When copying the records below, keep every word as it is and drop the images.

::: RECORDS SUPPLIED :::

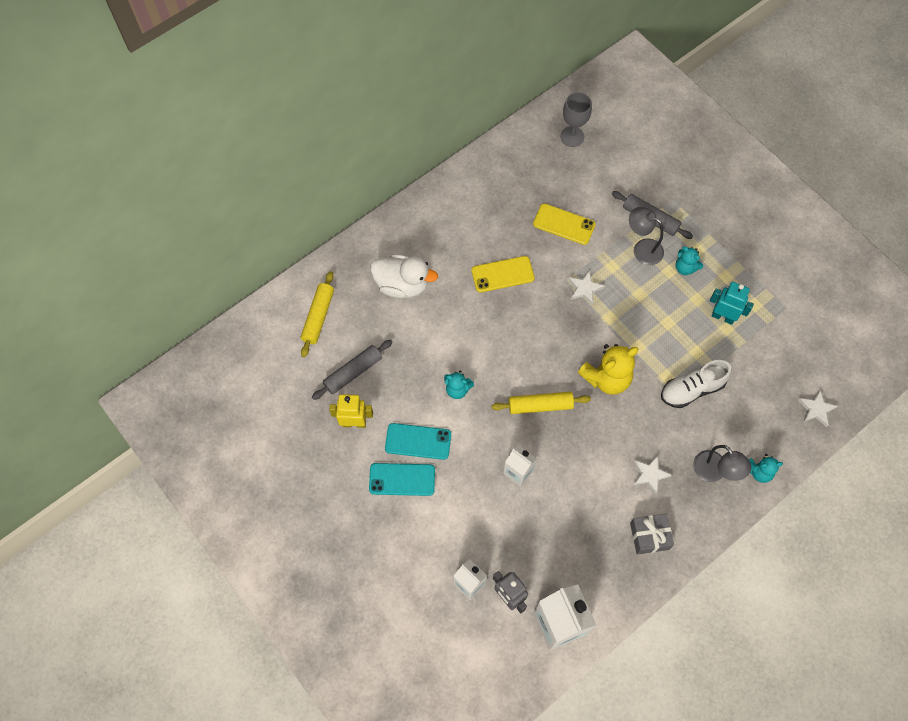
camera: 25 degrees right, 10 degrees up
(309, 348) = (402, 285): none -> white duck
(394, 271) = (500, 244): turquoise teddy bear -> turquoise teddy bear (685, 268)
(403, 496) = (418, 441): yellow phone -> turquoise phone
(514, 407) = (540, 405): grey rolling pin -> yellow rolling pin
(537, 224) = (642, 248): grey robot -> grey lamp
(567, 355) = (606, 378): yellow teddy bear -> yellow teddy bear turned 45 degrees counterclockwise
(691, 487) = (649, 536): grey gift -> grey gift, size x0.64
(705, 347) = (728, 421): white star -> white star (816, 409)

:::

SOLUTION FOR THIS TASK -
camera: 25 degrees right, 10 degrees up
(309, 348) = (402, 285): none -> white duck
(394, 271) = (500, 244): turquoise teddy bear -> turquoise teddy bear (685, 268)
(403, 496) = (418, 441): yellow phone -> turquoise phone
(514, 407) = (540, 405): grey rolling pin -> yellow rolling pin
(537, 224) = (642, 248): grey robot -> grey lamp
(567, 355) = (606, 378): yellow teddy bear -> yellow teddy bear turned 45 degrees counterclockwise
(691, 487) = (649, 536): grey gift -> grey gift, size x0.64
(705, 347) = (728, 421): white star -> white star (816, 409)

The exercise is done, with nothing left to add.